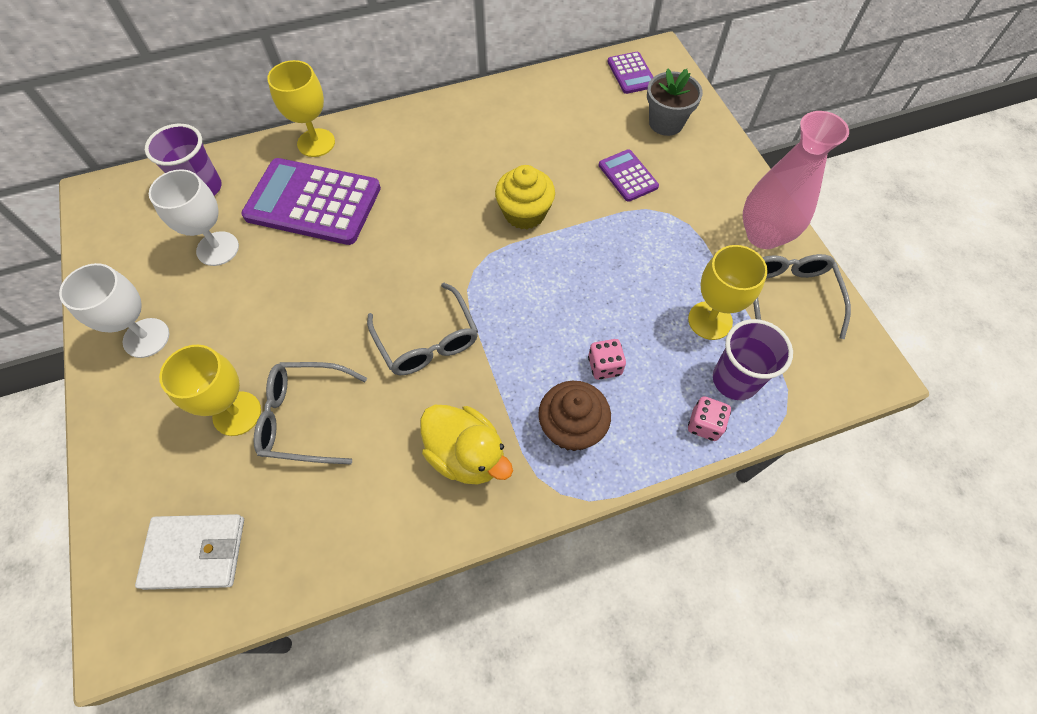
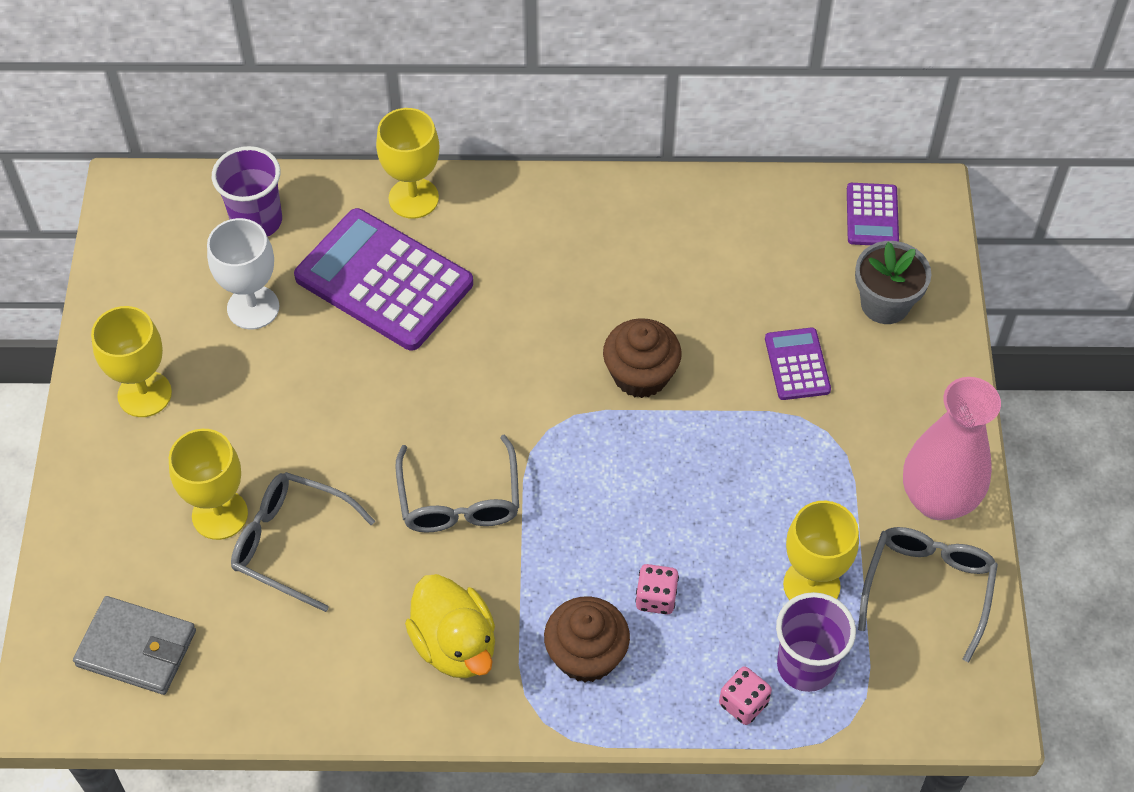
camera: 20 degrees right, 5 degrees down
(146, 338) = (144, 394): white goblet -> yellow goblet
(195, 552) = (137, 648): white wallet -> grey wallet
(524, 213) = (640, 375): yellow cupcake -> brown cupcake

--

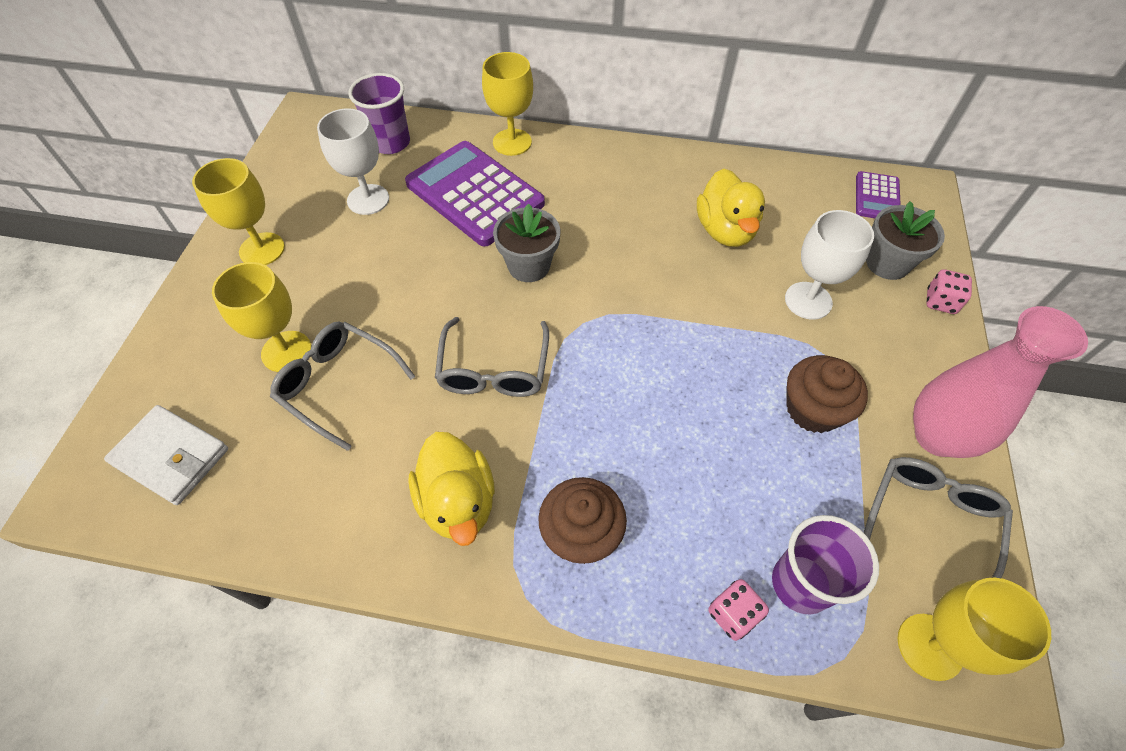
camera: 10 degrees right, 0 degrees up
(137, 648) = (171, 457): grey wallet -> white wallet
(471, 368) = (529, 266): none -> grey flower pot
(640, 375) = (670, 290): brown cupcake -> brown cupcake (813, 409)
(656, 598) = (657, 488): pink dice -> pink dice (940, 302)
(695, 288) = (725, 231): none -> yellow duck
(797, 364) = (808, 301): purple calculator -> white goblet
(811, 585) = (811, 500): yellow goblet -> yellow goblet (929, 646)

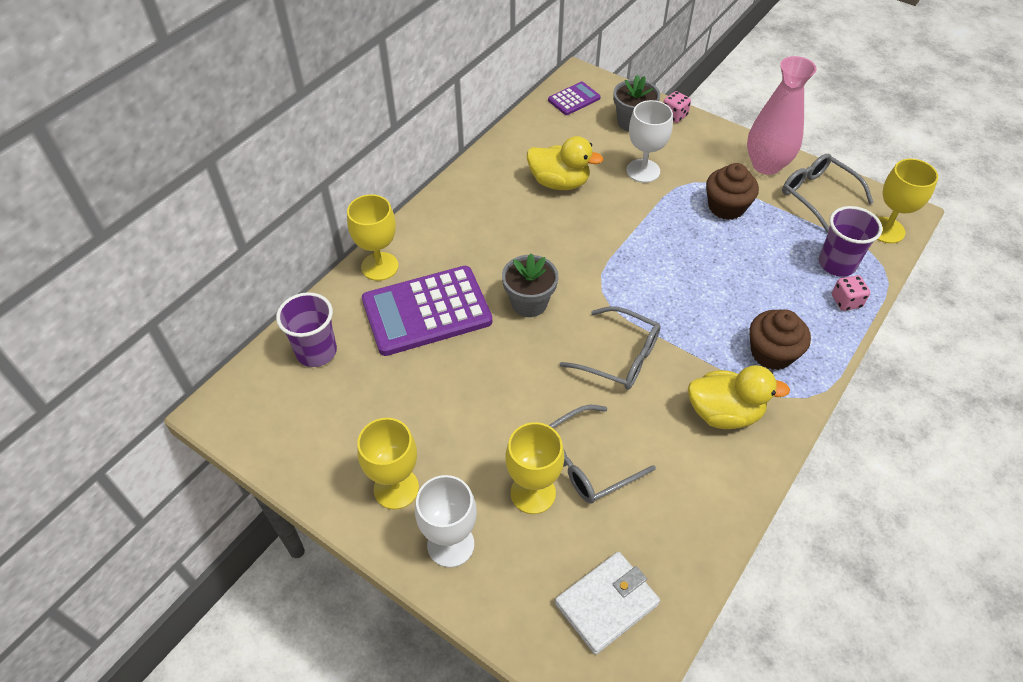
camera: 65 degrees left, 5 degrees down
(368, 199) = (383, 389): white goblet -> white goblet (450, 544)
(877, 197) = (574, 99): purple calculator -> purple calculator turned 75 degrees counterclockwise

* * *

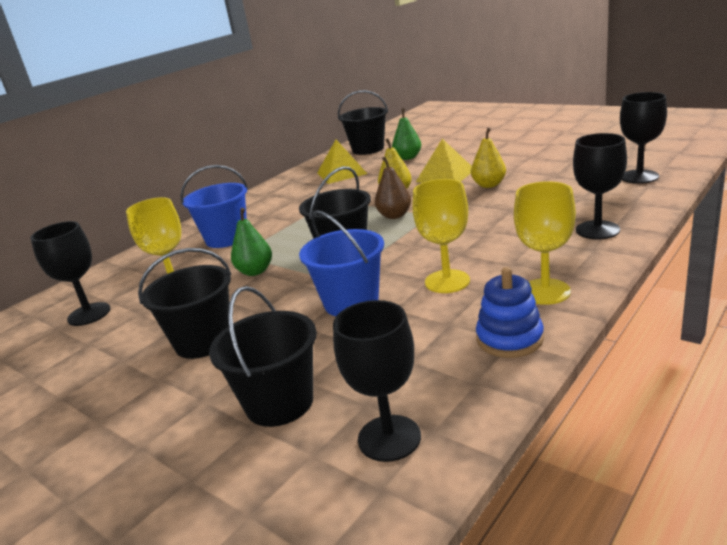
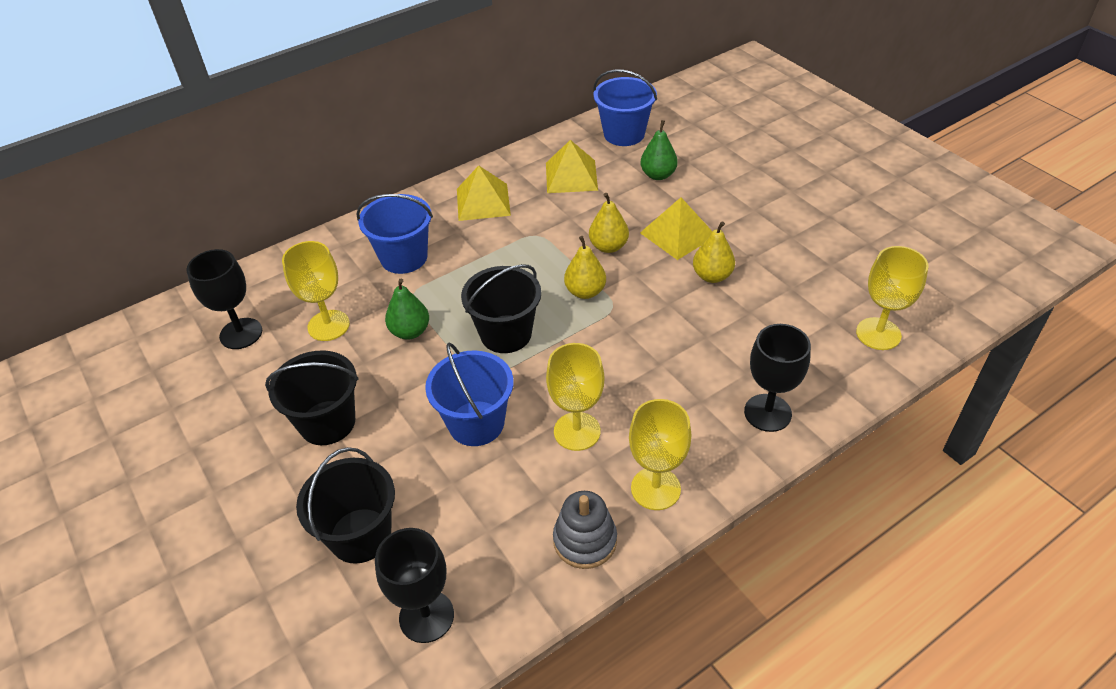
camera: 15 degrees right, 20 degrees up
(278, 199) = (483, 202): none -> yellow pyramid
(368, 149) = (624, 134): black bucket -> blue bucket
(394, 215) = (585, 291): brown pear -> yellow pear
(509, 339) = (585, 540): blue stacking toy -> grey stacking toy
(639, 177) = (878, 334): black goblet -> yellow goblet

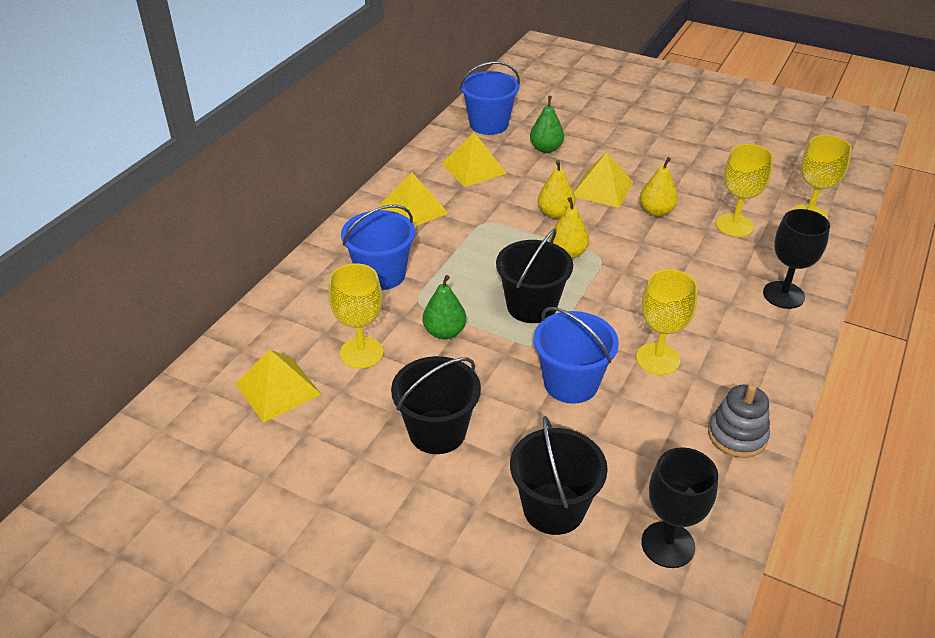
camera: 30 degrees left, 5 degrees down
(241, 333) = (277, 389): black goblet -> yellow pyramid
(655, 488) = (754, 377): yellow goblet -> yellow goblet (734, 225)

**Activity:** Above are the records; copy from them only the lines starting at the one containing "(656, 598) = (657, 488): pink" and ending at the one containing "(877, 197) = (574, 99): purple", exactly and without pictures.

**Completed task:**
(656, 598) = (657, 488): pink dice -> pink dice (940, 302)
(695, 288) = (725, 231): none -> yellow duck
(797, 364) = (808, 301): purple calculator -> white goblet
(811, 585) = (811, 500): yellow goblet -> yellow goblet (929, 646)

camera: 65 degrees left, 5 degrees down
(368, 199) = (383, 389): white goblet -> white goblet (450, 544)
(877, 197) = (574, 99): purple calculator -> purple calculator turned 75 degrees counterclockwise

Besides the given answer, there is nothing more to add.